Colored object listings

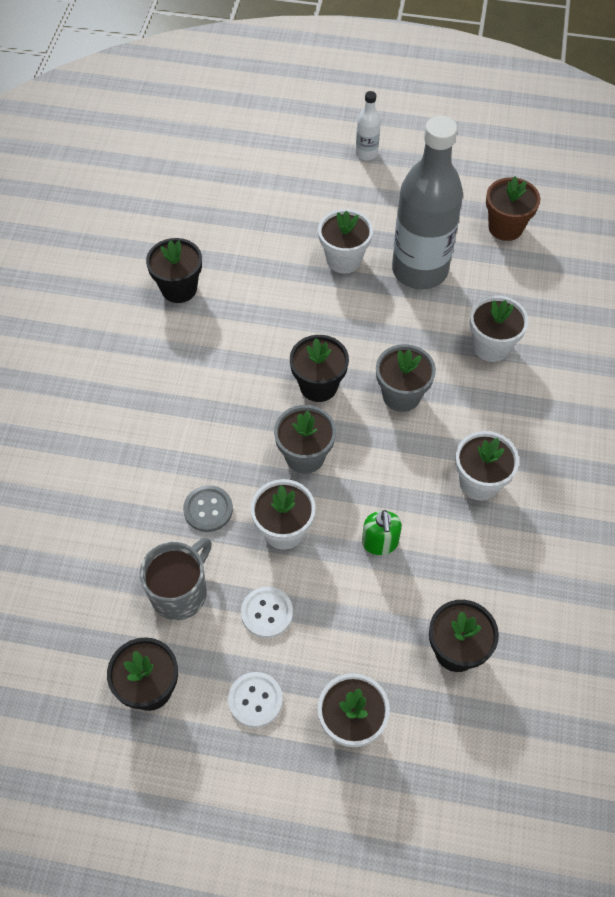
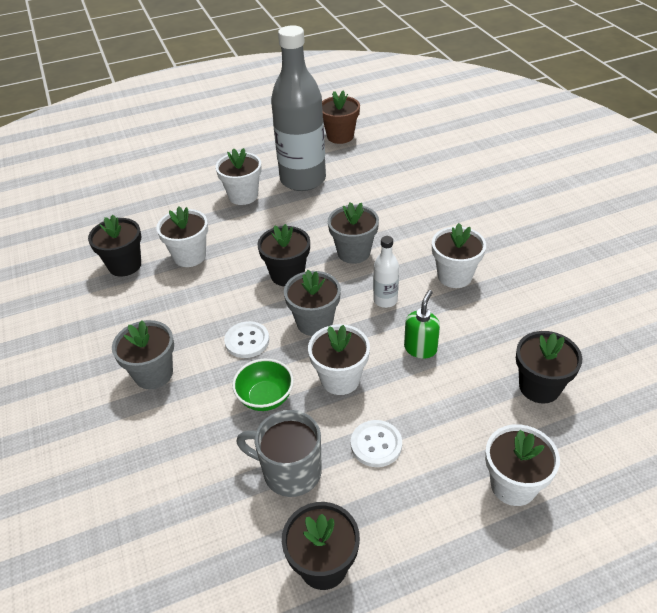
camera: 30 degrees left, 15 degrees down
(132, 428) = (153, 374): none -> grey flower pot
(180, 592) = (290, 471): grey mug -> grey mug turned 75 degrees counterclockwise
(208, 509) = (265, 397): grey button -> green bowl
(255, 700) = (423, 516): white button -> white button (247, 341)
(366, 153) = (210, 135): white bottle -> white bottle (385, 300)
(380, 543) = (420, 348): green soap dispenser -> green soap dispenser turned 120 degrees counterclockwise
(491, 346) = (389, 199): white flower pot -> white flower pot (189, 256)

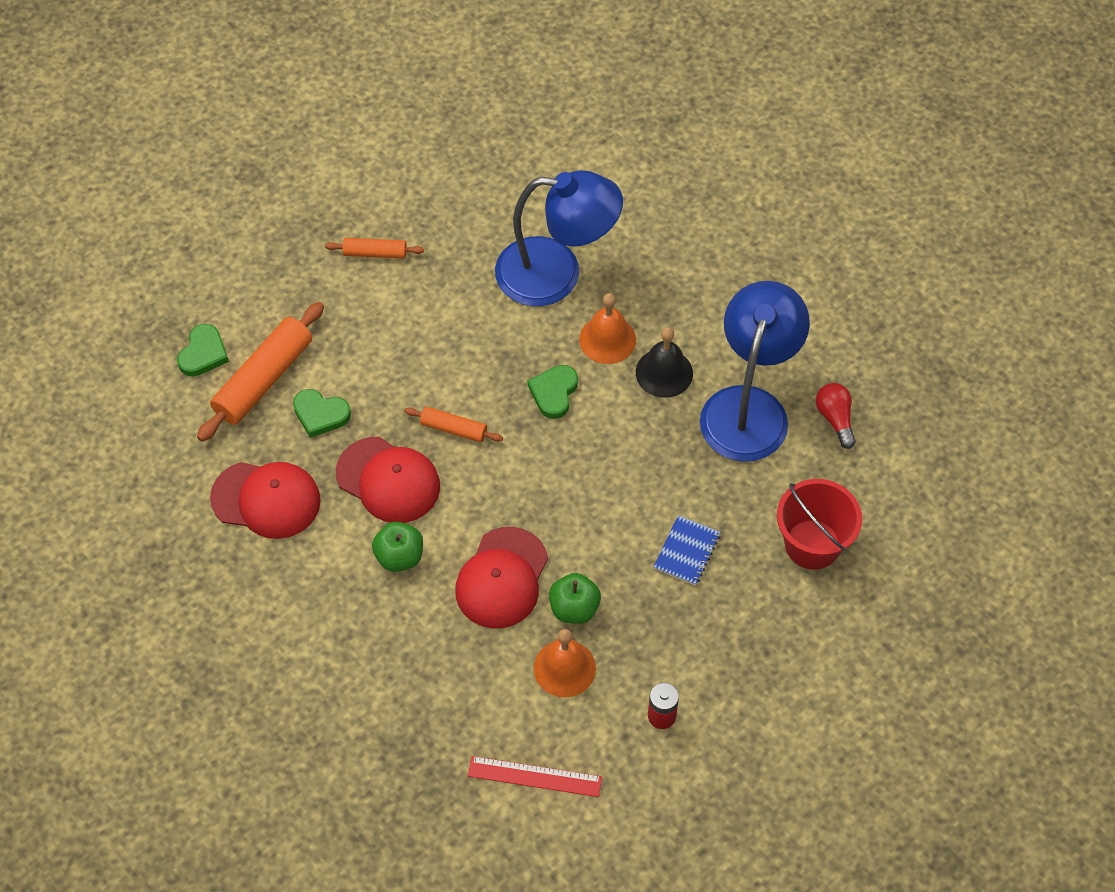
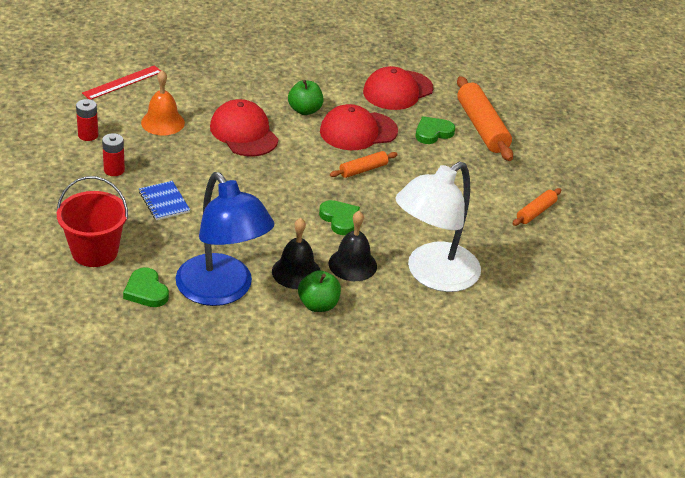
camera: 125 degrees right, 20 degrees down
(203, 353) = (525, 118): green heart -> green heart (146, 291)
(556, 274) = (432, 275): blue lamp -> white lamp
(574, 608) = (191, 144): green apple -> green apple (318, 305)
(607, 339) = (352, 264): orange bell -> black bell
(688, 638) = (114, 170): none -> red battery
(835, 419) = (160, 323): red light bulb -> none

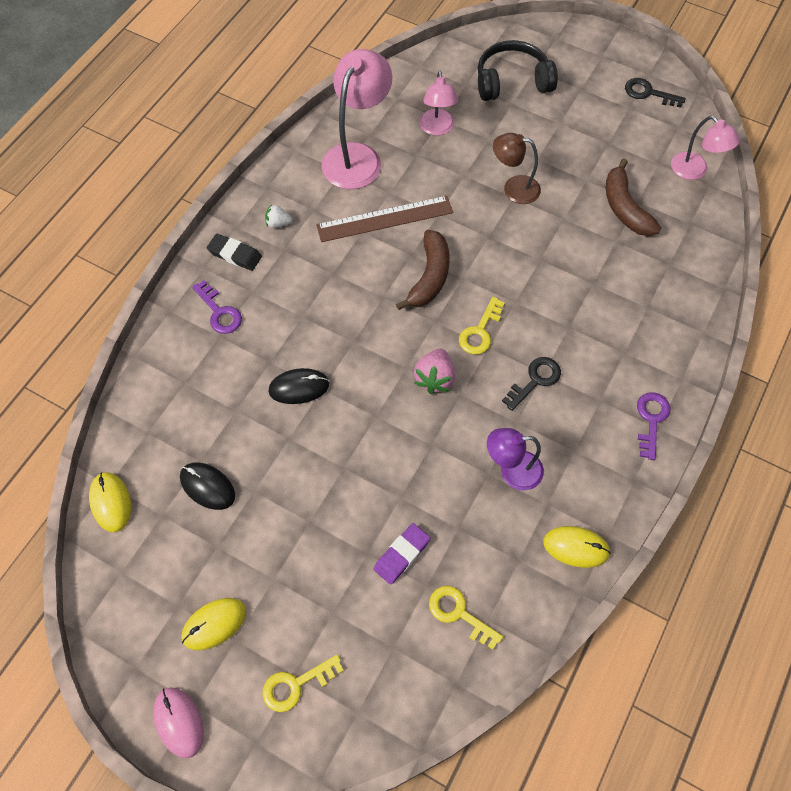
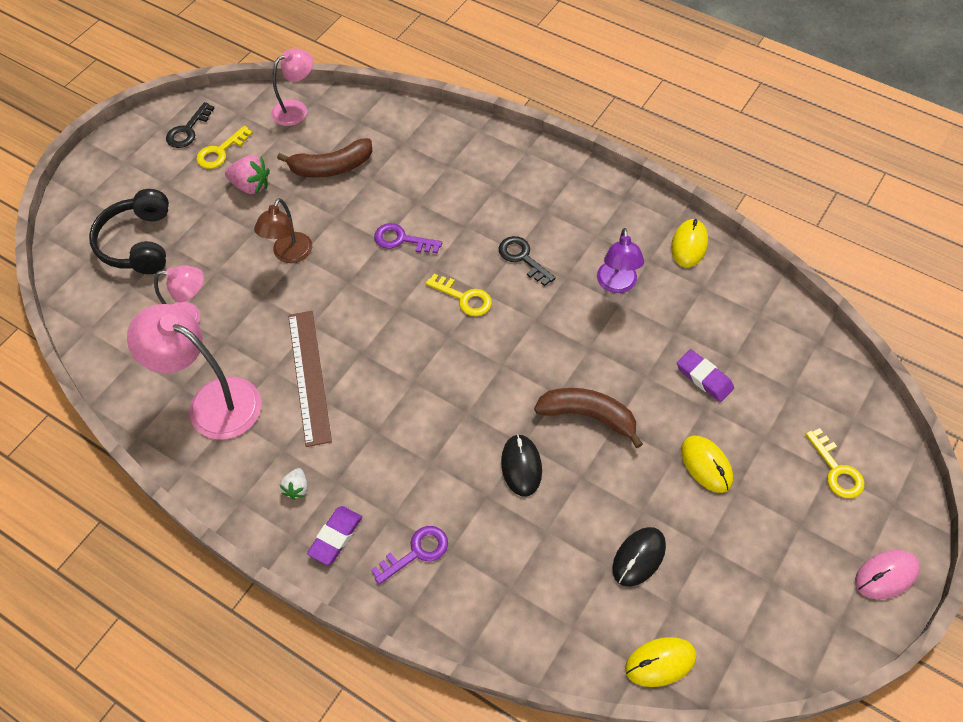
camera: 85 degrees left, 5 degrees down
(214, 624) = (787, 545): yellow mouse -> yellow mouse (706, 465)
(235, 254) = (335, 537): black eraser -> purple eraser
(429, 276) = (392, 337): brown banana -> brown banana (588, 416)
(435, 378) = (516, 340): pink strawberry -> pink strawberry (251, 186)
(459, 613) = (756, 336): yellow key -> yellow key (220, 152)
(651, 420) = (566, 178): purple key -> purple key (401, 240)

> _Instructions for the task_:
Above are some records. Reproduce the lines from the one with "(607, 339) = (352, 264): orange" down to the one with "(459, 613) = (756, 336): yellow", keeping both, and leave every picture out.

> _Reply_:
(607, 339) = (352, 264): orange bell -> black bell
(688, 638) = (114, 170): none -> red battery
(835, 419) = (160, 323): red light bulb -> none

camera: 85 degrees left, 5 degrees down
(214, 624) = (787, 545): yellow mouse -> yellow mouse (706, 465)
(235, 254) = (335, 537): black eraser -> purple eraser
(429, 276) = (392, 337): brown banana -> brown banana (588, 416)
(435, 378) = (516, 340): pink strawberry -> pink strawberry (251, 186)
(459, 613) = (756, 336): yellow key -> yellow key (220, 152)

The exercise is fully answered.